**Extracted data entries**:
■ ■ ■ ■ ■ ■ ■

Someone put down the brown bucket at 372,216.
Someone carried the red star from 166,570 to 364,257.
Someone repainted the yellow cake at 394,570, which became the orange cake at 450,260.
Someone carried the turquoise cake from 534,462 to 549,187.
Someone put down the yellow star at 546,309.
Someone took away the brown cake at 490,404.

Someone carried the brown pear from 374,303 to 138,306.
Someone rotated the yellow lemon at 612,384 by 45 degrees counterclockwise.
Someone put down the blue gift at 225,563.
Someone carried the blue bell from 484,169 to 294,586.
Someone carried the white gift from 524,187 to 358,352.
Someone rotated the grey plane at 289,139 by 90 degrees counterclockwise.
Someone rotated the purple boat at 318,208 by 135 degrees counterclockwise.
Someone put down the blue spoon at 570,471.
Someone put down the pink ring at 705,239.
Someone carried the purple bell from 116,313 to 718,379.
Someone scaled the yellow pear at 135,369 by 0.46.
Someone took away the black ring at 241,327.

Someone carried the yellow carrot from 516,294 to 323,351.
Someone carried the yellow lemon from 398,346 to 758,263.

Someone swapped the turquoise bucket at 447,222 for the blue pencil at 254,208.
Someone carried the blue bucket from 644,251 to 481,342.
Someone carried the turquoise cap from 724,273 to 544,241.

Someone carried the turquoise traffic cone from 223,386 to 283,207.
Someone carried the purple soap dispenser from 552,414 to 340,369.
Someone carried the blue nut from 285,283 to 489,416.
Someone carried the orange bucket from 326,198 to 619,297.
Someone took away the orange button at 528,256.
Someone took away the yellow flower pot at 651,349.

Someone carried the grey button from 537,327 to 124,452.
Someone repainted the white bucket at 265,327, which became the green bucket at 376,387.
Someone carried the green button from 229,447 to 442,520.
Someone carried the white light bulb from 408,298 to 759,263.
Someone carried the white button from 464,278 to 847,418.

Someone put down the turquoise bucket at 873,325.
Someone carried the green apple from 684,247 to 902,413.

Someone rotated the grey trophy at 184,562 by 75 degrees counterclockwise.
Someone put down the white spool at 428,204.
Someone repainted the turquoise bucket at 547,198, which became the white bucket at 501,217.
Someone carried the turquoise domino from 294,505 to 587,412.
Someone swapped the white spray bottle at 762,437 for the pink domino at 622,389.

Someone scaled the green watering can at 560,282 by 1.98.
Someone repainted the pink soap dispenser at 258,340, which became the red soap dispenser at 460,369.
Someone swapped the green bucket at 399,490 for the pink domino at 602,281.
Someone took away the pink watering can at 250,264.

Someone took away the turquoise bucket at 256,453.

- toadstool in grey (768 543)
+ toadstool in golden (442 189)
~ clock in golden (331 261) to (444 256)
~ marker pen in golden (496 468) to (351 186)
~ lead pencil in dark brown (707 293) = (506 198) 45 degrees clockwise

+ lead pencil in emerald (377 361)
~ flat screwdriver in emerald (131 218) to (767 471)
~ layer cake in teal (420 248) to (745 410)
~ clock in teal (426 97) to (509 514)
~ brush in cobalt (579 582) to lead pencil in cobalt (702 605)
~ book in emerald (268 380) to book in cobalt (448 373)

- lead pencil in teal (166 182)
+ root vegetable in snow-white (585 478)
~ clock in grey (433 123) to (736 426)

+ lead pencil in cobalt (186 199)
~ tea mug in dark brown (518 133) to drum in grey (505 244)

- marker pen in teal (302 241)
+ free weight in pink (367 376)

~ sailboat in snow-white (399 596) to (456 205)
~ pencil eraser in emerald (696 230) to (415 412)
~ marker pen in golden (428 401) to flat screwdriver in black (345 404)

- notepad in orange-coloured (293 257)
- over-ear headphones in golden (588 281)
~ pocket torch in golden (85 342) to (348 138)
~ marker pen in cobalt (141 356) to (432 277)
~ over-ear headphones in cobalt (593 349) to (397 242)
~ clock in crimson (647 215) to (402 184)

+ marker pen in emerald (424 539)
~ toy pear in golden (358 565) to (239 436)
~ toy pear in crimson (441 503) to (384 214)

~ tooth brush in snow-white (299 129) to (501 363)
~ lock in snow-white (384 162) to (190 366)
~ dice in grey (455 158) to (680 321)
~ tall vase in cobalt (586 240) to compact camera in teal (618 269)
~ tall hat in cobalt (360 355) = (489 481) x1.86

■ ■ ■ ■ ■ ■ ■

**WHAT THIS TASK INVOLVES**: All of the entries above should be written out again exactly.

**SOLVED PROBLEM**:
Someone put down the brown bucket at 372,216.
Someone carried the red star from 166,570 to 364,257.
Someone repainted the yellow cake at 394,570, which became the orange cake at 450,260.
Someone carried the turquoise cake from 534,462 to 549,187.
Someone put down the yellow star at 546,309.
Someone took away the brown cake at 490,404.

Someone carried the brown pear from 374,303 to 138,306.
Someone rotated the yellow lemon at 612,384 by 45 degrees counterclockwise.
Someone put down the blue gift at 225,563.
Someone carried the blue bell from 484,169 to 294,586.
Someone carried the white gift from 524,187 to 358,352.
Someone rotated the grey plane at 289,139 by 90 degrees counterclockwise.
Someone rotated the purple boat at 318,208 by 135 degrees counterclockwise.
Someone put down the blue spoon at 570,471.
Someone put down the pink ring at 705,239.
Someone carried the purple bell from 116,313 to 718,379.
Someone scaled the yellow pear at 135,369 by 0.46.
Someone took away the black ring at 241,327.

Someone carried the yellow carrot from 516,294 to 323,351.
Someone carried the yellow lemon from 398,346 to 758,263.

Someone swapped the turquoise bucket at 447,222 for the blue pencil at 254,208.
Someone carried the blue bucket from 644,251 to 481,342.
Someone carried the turquoise cap from 724,273 to 544,241.

Someone carried the turquoise traffic cone from 223,386 to 283,207.
Someone carried the purple soap dispenser from 552,414 to 340,369.
Someone carried the blue nut from 285,283 to 489,416.
Someone carried the orange bucket from 326,198 to 619,297.
Someone took away the orange button at 528,256.
Someone took away the yellow flower pot at 651,349.

Someone carried the grey button from 537,327 to 124,452.
Someone repainted the white bucket at 265,327, which became the green bucket at 376,387.
Someone carried the green button from 229,447 to 442,520.
Someone carried the white light bulb from 408,298 to 759,263.
Someone carried the white button from 464,278 to 847,418.

Someone put down the turquoise bucket at 873,325.
Someone carried the green apple from 684,247 to 902,413.

Someone rotated the grey trophy at 184,562 by 75 degrees counterclockwise.
Someone put down the white spool at 428,204.
Someone repainted the turquoise bucket at 547,198, which became the white bucket at 501,217.
Someone carried the turquoise domino from 294,505 to 587,412.
Someone swapped the white spray bottle at 762,437 for the pink domino at 622,389.

Someone scaled the green watering can at 560,282 by 1.98.
Someone repainted the pink soap dispenser at 258,340, which became the red soap dispenser at 460,369.
Someone swapped the green bucket at 399,490 for the pink domino at 602,281.
Someone took away the pink watering can at 250,264.

Someone took away the turquoise bucket at 256,453.

- toadstool in grey (768 543)
+ toadstool in golden (442 189)
~ clock in golden (331 261) to (444 256)
~ marker pen in golden (496 468) to (351 186)
~ lead pencil in dark brown (707 293) = (506 198) 45 degrees clockwise

+ lead pencil in emerald (377 361)
~ flat screwdriver in emerald (131 218) to (767 471)
~ layer cake in teal (420 248) to (745 410)
~ clock in teal (426 97) to (509 514)
~ brush in cobalt (579 582) to lead pencil in cobalt (702 605)
~ book in emerald (268 380) to book in cobalt (448 373)

- lead pencil in teal (166 182)
+ root vegetable in snow-white (585 478)
~ clock in grey (433 123) to (736 426)

+ lead pencil in cobalt (186 199)
~ tea mug in dark brown (518 133) to drum in grey (505 244)

- marker pen in teal (302 241)
+ free weight in pink (367 376)

~ sailboat in snow-white (399 596) to (456 205)
~ pencil eraser in emerald (696 230) to (415 412)
~ marker pen in golden (428 401) to flat screwdriver in black (345 404)

- notepad in orange-coloured (293 257)
- over-ear headphones in golden (588 281)
~ pocket torch in golden (85 342) to (348 138)
~ marker pen in cobalt (141 356) to (432 277)
~ over-ear headphones in cobalt (593 349) to (397 242)
~ clock in crimson (647 215) to (402 184)

+ marker pen in emerald (424 539)
~ toy pear in golden (358 565) to (239 436)
~ toy pear in crimson (441 503) to (384 214)

~ tooth brush in snow-white (299 129) to (501 363)
~ lock in snow-white (384 162) to (190 366)
~ dice in grey (455 158) to (680 321)
~ tall vase in cobalt (586 240) to compact camera in teal (618 269)
~ tall hat in cobalt (360 355) = (489 481) x1.86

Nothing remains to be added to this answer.